To do: Set each entry down verbatim, omitting images.

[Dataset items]

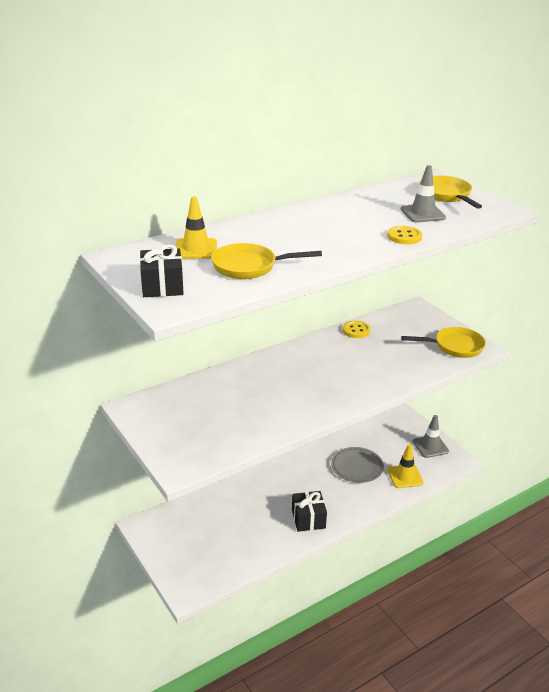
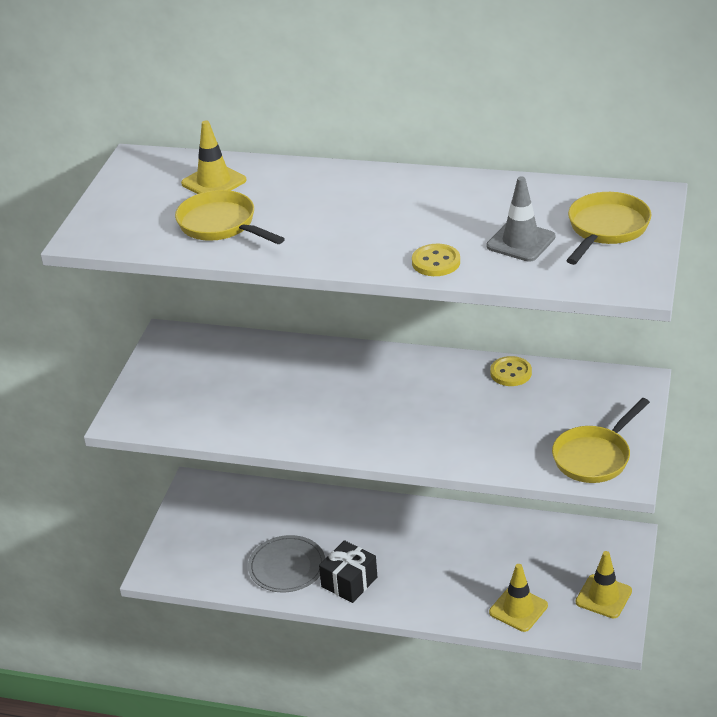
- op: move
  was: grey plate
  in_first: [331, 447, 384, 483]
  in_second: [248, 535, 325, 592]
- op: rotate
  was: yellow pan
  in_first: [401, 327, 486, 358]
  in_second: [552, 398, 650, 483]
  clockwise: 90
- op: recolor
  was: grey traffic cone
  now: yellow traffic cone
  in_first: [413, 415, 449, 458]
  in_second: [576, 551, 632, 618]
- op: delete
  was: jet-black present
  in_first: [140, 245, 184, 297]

Task output:
- op: move
  was: grey plate
  in_first: [331, 447, 384, 483]
  in_second: [248, 535, 325, 592]
- op: rotate
  was: yellow pan
  in_first: [401, 327, 486, 358]
  in_second: [552, 398, 650, 483]
  clockwise: 90
- op: recolor
  was: grey traffic cone
  now: yellow traffic cone
  in_first: [413, 415, 449, 458]
  in_second: [576, 551, 632, 618]
- op: delete
  was: jet-black present
  in_first: [140, 245, 184, 297]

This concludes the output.